Report how many lines in the entries below have the word "zener" in them, and give no other words.

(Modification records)
=-=-=

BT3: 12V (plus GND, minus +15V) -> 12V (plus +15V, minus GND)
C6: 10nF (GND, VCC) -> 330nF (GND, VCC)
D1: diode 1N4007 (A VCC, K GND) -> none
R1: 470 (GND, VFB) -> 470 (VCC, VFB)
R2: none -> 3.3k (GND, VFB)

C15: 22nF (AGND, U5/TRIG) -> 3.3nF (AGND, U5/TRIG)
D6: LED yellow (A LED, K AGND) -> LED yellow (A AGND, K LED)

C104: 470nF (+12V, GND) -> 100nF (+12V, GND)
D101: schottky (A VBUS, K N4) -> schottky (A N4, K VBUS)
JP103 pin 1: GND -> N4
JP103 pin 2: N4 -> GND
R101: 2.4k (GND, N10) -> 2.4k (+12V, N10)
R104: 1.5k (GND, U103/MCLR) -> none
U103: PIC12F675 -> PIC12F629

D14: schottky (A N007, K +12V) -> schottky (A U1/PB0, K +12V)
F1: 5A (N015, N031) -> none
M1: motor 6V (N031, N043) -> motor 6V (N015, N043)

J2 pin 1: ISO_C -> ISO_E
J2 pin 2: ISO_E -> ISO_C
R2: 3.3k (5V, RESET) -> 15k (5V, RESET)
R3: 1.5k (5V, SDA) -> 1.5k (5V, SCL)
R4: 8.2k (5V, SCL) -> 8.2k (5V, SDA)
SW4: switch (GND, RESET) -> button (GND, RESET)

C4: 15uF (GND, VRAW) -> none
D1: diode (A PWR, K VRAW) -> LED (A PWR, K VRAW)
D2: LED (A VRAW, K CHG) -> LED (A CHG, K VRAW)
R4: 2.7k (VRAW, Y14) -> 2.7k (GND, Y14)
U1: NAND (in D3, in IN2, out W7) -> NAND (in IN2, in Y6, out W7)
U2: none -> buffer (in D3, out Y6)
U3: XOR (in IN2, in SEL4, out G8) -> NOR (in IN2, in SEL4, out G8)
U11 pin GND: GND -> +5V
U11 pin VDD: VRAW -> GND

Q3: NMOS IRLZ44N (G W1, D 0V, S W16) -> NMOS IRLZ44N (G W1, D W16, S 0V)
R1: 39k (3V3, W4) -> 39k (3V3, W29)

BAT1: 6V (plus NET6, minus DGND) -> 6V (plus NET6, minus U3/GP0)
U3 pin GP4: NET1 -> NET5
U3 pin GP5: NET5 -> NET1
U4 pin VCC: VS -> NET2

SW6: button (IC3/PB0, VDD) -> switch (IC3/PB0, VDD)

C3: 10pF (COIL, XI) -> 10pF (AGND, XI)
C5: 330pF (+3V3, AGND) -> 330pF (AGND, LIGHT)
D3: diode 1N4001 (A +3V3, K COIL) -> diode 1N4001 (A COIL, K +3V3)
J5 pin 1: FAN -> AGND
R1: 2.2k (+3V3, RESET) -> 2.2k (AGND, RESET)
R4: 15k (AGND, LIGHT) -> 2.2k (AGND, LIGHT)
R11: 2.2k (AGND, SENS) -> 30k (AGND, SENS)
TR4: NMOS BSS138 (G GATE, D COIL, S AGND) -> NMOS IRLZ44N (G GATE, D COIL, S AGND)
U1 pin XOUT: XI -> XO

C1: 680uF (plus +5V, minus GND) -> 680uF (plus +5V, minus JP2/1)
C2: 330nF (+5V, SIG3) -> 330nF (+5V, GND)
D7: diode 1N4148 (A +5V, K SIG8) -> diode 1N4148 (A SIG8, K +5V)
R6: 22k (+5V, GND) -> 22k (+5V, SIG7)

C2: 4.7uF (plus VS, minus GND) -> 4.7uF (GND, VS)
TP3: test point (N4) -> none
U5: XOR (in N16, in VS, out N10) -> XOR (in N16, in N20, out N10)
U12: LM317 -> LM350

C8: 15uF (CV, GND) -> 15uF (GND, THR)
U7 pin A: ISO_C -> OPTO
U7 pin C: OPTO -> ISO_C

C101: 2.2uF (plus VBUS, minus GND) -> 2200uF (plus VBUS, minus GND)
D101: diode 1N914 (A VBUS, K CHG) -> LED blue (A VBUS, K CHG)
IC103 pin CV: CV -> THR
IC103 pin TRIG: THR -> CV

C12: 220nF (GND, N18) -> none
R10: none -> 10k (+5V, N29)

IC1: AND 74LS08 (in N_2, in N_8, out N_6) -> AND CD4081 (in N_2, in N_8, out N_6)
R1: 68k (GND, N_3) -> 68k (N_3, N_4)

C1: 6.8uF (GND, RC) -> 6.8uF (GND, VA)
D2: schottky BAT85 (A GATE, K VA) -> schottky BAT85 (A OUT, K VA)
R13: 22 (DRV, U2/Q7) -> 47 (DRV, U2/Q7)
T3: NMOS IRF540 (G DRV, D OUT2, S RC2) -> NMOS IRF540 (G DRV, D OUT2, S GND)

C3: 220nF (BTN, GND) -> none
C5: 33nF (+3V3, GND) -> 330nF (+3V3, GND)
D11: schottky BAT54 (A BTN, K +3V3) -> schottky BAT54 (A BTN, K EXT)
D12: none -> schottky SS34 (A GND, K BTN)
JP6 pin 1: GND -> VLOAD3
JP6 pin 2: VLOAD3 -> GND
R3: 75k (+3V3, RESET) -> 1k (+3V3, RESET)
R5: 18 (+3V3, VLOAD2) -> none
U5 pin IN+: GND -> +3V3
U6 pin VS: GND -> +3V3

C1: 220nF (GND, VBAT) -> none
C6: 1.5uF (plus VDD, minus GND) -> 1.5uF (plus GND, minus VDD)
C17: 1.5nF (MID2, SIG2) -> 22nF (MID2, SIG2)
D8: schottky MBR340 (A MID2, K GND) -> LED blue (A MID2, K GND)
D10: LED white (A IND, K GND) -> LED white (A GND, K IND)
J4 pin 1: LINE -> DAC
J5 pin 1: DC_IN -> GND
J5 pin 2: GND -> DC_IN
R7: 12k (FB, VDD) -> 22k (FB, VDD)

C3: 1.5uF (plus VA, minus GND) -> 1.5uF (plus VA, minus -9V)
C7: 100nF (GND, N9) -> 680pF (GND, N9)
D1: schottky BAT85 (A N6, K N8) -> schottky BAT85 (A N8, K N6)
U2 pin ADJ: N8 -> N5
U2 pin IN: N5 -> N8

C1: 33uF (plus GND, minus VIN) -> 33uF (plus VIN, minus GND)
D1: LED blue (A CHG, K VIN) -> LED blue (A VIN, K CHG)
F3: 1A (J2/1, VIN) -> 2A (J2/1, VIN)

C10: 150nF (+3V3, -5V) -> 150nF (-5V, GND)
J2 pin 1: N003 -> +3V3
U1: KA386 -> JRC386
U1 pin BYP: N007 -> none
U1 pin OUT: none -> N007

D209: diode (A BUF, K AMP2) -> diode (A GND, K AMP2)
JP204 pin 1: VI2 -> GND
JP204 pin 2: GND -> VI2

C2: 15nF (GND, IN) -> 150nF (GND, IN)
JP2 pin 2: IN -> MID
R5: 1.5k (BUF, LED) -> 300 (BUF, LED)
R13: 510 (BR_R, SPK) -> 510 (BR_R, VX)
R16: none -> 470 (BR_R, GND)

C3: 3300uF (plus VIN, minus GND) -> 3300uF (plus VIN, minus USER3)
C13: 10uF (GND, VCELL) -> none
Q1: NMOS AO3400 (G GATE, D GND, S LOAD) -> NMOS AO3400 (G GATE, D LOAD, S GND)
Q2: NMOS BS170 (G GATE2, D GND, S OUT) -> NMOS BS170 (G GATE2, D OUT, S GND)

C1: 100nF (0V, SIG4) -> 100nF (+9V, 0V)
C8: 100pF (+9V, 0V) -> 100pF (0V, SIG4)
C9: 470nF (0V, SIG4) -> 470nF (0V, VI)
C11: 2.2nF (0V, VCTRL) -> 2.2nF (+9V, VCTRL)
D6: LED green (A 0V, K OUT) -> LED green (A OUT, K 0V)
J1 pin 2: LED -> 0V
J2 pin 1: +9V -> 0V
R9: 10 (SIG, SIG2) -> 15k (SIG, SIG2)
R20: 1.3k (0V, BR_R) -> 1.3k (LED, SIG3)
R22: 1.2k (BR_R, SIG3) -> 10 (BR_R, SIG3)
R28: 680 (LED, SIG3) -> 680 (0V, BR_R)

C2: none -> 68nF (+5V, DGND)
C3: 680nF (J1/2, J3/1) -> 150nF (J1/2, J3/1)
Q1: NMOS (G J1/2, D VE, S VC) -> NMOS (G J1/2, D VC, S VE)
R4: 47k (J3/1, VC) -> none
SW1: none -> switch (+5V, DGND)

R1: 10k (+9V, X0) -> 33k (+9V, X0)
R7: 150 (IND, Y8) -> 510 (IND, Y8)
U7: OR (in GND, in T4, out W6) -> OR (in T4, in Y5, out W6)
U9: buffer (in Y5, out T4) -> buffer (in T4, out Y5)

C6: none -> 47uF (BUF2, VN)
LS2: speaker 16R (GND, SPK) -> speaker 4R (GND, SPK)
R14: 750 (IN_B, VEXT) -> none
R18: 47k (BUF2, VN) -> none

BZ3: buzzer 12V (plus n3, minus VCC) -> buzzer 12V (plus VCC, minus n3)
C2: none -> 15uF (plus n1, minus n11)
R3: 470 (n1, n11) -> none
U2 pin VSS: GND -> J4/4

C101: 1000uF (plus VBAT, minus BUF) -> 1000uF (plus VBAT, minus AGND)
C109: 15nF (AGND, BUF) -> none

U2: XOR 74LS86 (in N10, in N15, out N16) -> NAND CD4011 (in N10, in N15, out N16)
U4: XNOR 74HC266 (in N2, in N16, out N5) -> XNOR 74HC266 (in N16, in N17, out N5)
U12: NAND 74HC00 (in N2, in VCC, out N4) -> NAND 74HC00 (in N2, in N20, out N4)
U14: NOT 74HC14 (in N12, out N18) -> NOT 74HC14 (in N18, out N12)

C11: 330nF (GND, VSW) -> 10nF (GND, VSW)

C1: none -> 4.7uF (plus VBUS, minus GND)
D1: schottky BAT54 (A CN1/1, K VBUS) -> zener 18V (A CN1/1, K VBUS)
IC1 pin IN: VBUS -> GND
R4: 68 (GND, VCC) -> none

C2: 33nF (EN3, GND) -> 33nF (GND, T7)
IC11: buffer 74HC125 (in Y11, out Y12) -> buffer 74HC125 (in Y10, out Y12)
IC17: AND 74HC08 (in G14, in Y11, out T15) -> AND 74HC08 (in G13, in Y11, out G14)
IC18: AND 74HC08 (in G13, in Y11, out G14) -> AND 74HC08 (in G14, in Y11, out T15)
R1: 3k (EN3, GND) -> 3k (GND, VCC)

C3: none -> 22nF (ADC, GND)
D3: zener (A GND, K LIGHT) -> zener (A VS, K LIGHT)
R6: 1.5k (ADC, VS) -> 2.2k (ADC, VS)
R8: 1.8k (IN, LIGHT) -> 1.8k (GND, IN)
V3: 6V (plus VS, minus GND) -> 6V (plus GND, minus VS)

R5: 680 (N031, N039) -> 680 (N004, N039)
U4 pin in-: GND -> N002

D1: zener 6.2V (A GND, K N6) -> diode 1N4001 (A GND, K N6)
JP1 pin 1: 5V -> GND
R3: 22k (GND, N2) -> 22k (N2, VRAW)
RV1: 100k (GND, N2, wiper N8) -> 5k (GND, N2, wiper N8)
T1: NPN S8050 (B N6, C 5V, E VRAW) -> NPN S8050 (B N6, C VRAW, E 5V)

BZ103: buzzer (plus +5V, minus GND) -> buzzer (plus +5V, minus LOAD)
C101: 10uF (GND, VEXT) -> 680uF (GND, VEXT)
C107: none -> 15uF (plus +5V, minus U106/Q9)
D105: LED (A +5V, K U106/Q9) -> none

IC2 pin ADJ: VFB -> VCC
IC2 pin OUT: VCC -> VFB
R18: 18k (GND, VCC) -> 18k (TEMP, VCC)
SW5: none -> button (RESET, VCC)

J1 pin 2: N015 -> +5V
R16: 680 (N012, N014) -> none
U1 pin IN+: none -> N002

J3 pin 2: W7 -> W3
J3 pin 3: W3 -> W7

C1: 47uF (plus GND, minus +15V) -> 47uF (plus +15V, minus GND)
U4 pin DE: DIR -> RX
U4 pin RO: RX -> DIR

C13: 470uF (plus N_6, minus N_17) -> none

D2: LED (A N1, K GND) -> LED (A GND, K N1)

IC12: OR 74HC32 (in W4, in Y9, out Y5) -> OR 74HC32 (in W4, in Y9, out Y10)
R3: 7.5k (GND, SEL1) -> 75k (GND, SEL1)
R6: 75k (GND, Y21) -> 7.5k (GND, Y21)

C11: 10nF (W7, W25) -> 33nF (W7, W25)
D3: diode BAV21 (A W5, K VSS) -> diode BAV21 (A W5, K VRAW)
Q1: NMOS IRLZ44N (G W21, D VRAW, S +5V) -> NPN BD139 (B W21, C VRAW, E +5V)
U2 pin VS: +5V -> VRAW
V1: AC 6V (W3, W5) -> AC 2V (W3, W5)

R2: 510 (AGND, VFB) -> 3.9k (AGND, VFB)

=-=-=

EXERCISE ANSWER
3